◆ **Exercise**
Extract exactly the range of lines bounded by the line containing "Mask all regions of 'stroma'." and the final line of the listing, both ends included, and no other lines.

◆ **The records**

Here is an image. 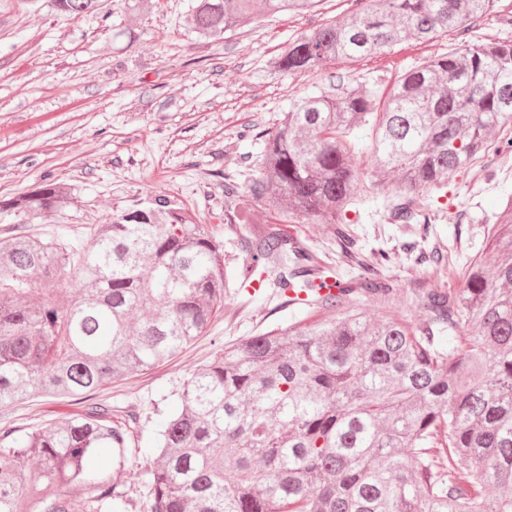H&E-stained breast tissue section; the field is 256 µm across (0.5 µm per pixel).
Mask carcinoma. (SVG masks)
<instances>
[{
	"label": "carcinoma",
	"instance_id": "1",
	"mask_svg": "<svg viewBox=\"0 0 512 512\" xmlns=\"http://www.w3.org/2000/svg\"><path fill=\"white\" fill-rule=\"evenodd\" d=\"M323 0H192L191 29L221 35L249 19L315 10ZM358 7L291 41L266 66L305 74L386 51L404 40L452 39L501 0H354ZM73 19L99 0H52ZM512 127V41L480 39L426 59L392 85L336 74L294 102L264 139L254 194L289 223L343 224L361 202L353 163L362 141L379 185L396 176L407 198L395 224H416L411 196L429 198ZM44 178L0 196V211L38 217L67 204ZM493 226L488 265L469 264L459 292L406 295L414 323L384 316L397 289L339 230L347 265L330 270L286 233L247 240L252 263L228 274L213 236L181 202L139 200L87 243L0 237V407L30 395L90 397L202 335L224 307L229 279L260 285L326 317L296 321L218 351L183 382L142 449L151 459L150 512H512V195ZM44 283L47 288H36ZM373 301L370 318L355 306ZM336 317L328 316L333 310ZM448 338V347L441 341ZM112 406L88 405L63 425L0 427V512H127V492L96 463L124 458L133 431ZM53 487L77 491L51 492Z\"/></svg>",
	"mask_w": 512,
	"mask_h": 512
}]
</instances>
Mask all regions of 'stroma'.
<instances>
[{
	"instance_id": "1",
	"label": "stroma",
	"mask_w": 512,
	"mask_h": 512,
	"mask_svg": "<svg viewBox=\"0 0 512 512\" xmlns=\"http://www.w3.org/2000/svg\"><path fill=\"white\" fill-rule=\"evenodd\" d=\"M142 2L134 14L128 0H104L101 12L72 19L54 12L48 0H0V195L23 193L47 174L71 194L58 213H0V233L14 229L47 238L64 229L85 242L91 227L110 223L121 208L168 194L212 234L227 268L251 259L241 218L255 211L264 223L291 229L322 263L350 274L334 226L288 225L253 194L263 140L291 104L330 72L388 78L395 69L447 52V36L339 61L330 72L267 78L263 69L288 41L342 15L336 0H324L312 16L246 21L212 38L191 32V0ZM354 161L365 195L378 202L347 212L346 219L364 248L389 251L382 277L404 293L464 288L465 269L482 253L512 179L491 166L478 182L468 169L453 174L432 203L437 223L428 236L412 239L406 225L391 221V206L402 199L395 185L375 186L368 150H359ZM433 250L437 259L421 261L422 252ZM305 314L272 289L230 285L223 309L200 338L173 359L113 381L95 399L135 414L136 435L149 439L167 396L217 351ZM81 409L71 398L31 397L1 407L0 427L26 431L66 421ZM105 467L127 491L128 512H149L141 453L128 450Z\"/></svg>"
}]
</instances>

◆ **Solution for this exercise**
Mask all regions of 'stroma'.
<instances>
[{
	"instance_id": "1",
	"label": "stroma",
	"mask_w": 512,
	"mask_h": 512,
	"mask_svg": "<svg viewBox=\"0 0 512 512\" xmlns=\"http://www.w3.org/2000/svg\"><path fill=\"white\" fill-rule=\"evenodd\" d=\"M142 2L134 14L128 0H104L101 12L72 19L54 12L48 0H0V195L23 193L47 174L71 194L58 213H0V233L14 229L47 238L64 229L85 242L91 227L110 223L121 208L168 194L212 234L227 268L251 259L241 218L255 211L264 223L291 229L322 263L350 274L334 226L288 225L253 194L263 140L291 104L330 72L388 78L395 69L447 52V36L339 61L330 72L267 78L263 69L288 41L342 15L336 0H324L312 16L246 21L212 38L191 32V0ZM354 161L365 195L378 202L347 212L346 219L364 248L389 251L382 277L404 293L464 288L465 269L482 253L512 179L491 166L478 182L468 169L453 174L432 203L437 223L428 236L412 239L406 225L391 221V206L402 199L395 185L375 186L368 150H359ZM433 250L437 259L421 261L422 252ZM305 314L272 289L230 285L223 309L200 338L173 359L113 381L95 399L135 414L136 435L149 439L167 396L217 351ZM81 409L71 398L31 397L1 407L0 427L26 431L66 421ZM105 467L127 491L128 512H149L141 453L128 450Z\"/></svg>"
}]
</instances>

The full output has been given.